(Data items)
::::

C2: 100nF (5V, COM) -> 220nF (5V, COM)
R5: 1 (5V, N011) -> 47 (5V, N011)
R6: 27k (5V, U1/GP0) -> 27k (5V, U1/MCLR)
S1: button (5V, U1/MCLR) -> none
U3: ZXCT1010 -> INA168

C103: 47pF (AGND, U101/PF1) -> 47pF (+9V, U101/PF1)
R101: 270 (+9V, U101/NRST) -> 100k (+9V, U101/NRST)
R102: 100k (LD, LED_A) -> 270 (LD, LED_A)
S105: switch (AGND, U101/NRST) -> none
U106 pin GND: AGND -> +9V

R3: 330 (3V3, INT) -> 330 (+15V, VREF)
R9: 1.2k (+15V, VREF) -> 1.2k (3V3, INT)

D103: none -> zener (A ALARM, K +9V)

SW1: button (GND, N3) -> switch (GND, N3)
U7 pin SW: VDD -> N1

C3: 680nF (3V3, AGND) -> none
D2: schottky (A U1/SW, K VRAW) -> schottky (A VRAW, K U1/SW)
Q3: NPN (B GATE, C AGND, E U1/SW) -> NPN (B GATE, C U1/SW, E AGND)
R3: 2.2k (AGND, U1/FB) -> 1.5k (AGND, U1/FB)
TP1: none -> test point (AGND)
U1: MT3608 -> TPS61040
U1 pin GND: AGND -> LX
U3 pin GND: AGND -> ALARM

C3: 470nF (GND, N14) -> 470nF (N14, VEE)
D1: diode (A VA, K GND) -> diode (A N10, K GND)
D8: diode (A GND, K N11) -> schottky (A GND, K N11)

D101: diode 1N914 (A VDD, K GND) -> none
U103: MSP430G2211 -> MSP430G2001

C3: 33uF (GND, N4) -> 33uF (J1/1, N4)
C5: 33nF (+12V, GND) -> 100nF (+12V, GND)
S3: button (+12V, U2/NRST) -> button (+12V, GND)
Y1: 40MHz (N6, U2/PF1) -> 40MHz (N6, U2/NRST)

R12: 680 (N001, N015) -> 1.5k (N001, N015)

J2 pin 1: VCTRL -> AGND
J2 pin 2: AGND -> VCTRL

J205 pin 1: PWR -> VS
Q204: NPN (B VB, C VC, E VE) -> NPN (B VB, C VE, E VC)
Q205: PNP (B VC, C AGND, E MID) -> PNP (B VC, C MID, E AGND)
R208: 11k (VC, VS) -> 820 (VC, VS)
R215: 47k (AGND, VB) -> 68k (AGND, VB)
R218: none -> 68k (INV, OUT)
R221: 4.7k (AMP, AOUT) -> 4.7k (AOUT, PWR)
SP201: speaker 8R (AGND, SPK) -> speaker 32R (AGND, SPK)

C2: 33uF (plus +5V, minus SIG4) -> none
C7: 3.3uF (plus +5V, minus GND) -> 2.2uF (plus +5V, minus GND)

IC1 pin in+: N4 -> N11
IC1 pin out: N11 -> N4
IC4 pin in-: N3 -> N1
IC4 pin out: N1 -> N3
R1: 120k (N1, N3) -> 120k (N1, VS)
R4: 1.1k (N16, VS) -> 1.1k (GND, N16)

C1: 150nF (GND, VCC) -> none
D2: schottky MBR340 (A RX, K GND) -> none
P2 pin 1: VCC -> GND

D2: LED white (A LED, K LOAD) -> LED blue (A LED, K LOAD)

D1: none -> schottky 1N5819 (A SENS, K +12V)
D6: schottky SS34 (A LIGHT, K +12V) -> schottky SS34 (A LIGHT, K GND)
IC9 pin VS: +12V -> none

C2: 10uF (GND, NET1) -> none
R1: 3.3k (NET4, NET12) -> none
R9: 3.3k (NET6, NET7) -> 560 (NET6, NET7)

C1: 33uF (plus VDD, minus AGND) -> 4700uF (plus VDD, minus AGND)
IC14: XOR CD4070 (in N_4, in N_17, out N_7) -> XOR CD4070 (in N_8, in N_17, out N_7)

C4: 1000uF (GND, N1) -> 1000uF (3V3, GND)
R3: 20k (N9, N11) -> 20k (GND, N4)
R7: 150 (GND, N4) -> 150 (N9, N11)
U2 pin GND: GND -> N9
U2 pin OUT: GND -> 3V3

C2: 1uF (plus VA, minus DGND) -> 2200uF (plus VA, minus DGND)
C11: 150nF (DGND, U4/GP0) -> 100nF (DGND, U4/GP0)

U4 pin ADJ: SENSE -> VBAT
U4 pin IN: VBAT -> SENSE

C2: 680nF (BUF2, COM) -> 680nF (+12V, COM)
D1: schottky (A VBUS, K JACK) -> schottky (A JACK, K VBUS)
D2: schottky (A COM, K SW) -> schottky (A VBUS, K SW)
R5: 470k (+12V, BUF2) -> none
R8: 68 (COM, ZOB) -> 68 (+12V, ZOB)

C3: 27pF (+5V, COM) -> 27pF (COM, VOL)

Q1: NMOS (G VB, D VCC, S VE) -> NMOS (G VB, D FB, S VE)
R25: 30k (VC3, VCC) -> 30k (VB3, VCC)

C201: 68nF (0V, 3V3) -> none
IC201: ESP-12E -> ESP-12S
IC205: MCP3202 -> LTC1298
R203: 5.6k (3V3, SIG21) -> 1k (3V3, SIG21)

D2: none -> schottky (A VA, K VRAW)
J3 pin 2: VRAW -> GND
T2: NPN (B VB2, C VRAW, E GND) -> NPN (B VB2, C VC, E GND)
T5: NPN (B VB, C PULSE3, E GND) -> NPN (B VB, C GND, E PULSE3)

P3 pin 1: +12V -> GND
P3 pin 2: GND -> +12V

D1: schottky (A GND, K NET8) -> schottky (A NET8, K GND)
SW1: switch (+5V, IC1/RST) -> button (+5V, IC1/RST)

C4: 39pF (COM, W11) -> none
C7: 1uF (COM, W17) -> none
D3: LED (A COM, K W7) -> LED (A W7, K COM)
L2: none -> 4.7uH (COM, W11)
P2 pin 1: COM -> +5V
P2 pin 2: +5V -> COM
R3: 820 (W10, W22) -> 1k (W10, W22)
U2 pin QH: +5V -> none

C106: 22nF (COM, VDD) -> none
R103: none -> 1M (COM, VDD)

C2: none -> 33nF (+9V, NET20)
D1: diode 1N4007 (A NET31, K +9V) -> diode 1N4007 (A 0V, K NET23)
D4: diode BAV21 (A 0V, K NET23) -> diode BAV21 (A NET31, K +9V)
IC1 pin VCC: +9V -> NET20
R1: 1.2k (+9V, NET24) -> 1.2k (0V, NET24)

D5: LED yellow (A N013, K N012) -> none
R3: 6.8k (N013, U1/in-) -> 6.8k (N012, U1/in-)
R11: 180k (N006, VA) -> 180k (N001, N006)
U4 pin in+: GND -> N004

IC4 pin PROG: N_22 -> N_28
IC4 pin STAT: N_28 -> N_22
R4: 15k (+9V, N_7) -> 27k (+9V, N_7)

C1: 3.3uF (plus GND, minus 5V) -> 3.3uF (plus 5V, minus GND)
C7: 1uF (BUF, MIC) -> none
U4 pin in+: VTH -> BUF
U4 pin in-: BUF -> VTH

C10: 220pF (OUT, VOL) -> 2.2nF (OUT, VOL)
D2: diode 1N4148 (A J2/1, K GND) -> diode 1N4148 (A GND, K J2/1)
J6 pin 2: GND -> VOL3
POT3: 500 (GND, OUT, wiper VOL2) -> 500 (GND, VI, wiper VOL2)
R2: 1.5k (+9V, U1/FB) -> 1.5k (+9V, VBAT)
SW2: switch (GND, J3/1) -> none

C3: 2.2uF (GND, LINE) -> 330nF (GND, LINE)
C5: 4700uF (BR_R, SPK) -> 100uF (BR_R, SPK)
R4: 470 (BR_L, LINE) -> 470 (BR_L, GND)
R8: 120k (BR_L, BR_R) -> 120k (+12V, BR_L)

::::

> **WHAT YOU NEED TO DO**
Copy from the entries above each line in which the string "ALARM" can be found.

> **TASK OUTPUT**
D103: none -> zener (A ALARM, K +9V)
U3 pin GND: AGND -> ALARM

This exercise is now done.